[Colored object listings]
☆ ☆ ☆ ☆ ☆ ☆ ☆

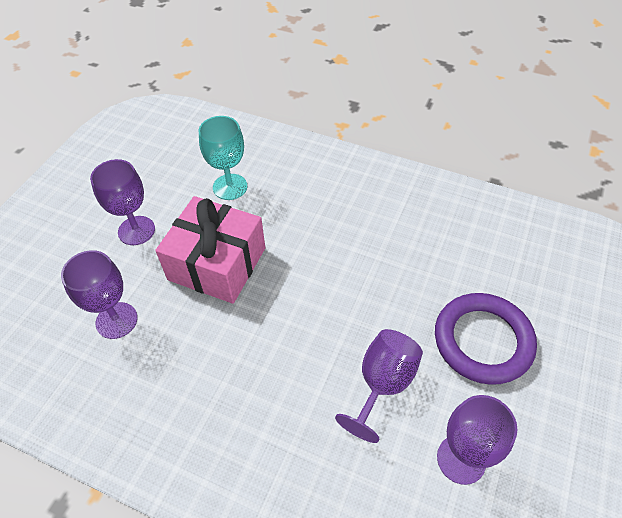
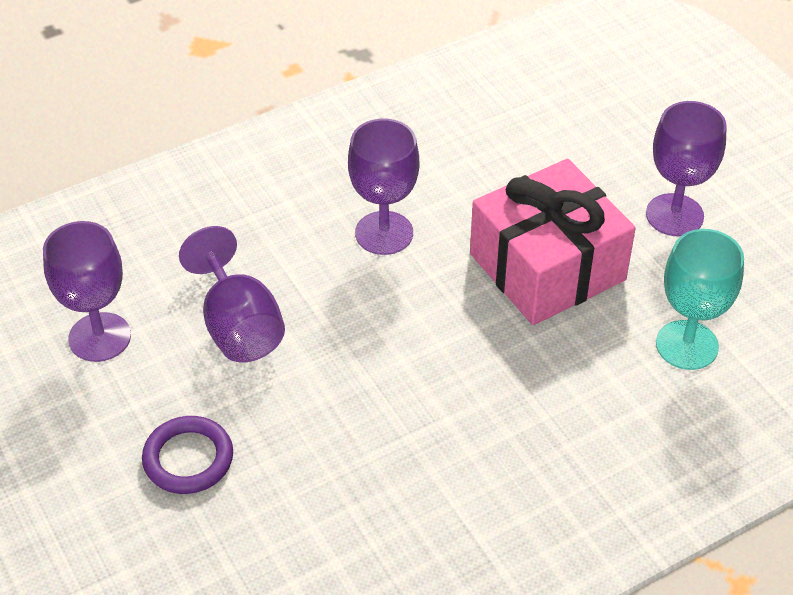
camera: 125 degrees right, 5 degrees down
(116, 320) = (537, 150): purple goblet -> purple goblet (384, 233)
(483, 341) = (188, 459): purple ring -> purple ring, size x0.59

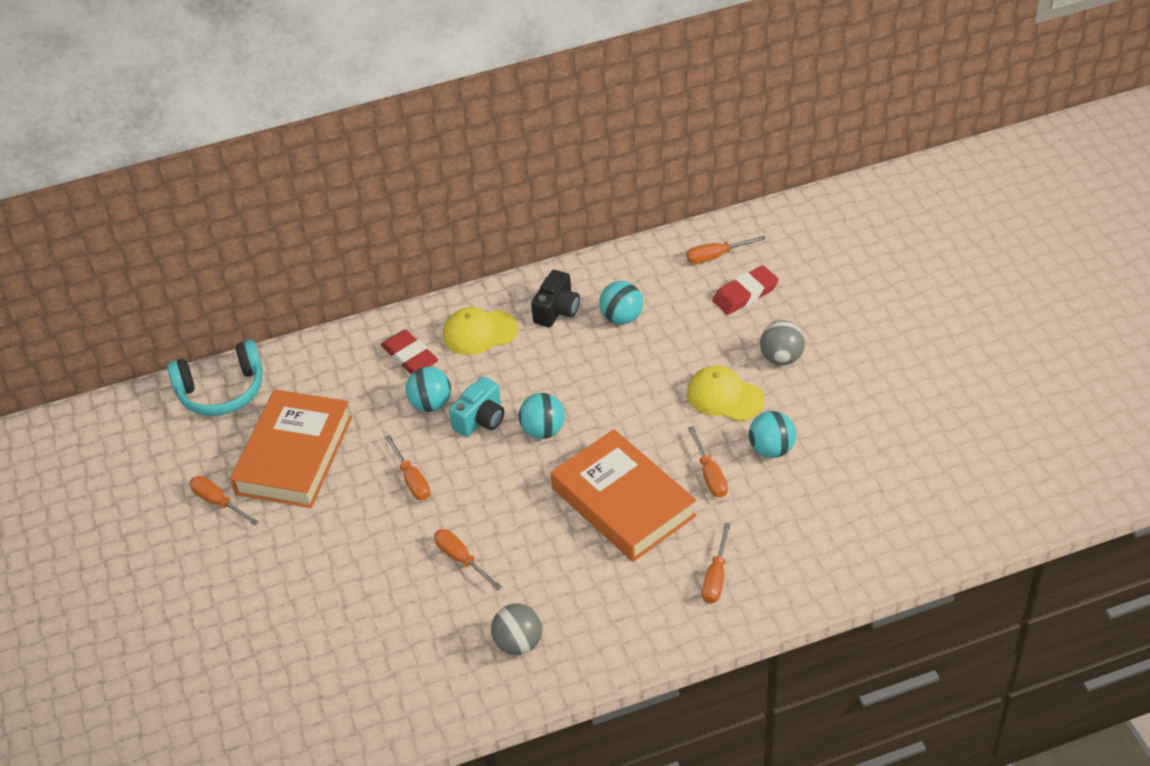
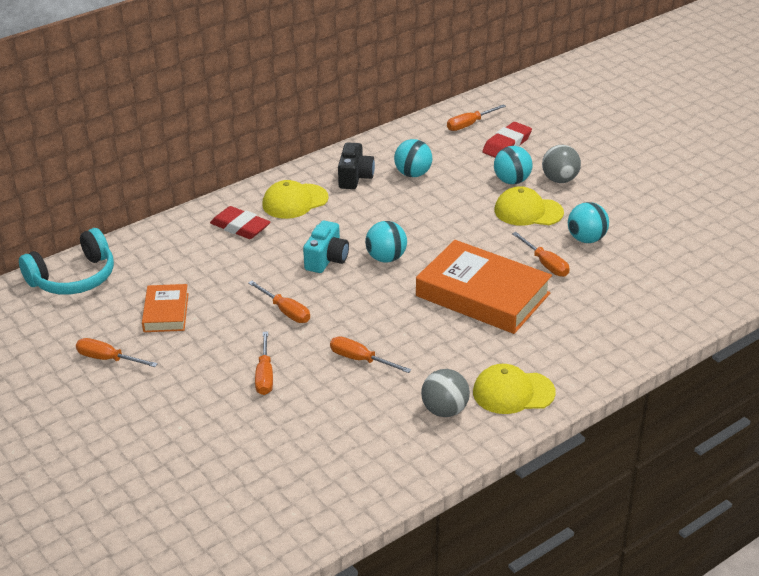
camera: 20 degrees left, 10 degrees down
(294, 455) = (166, 312): orange book -> orange book, size x0.52
(431, 404) = (276, 256): turquoise ball -> turquoise ball (512, 181)
(597, 637) = (513, 392): none -> yellow cap
(716, 577) = (591, 331): orange screwdriver -> orange screwdriver (265, 375)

☆ ☆ ☆ ☆ ☆ ☆ ☆

[THE TASK]
Transcribe each record exactly as it appears, but omit every picture.

[WRITTEN ANSWER]
camera: 125 degrees right, 5 degrees down
(116, 320) = (537, 150): purple goblet -> purple goblet (384, 233)
(483, 341) = (188, 459): purple ring -> purple ring, size x0.59

camera: 20 degrees left, 10 degrees down
(294, 455) = (166, 312): orange book -> orange book, size x0.52
(431, 404) = (276, 256): turquoise ball -> turquoise ball (512, 181)
(597, 637) = (513, 392): none -> yellow cap
(716, 577) = (591, 331): orange screwdriver -> orange screwdriver (265, 375)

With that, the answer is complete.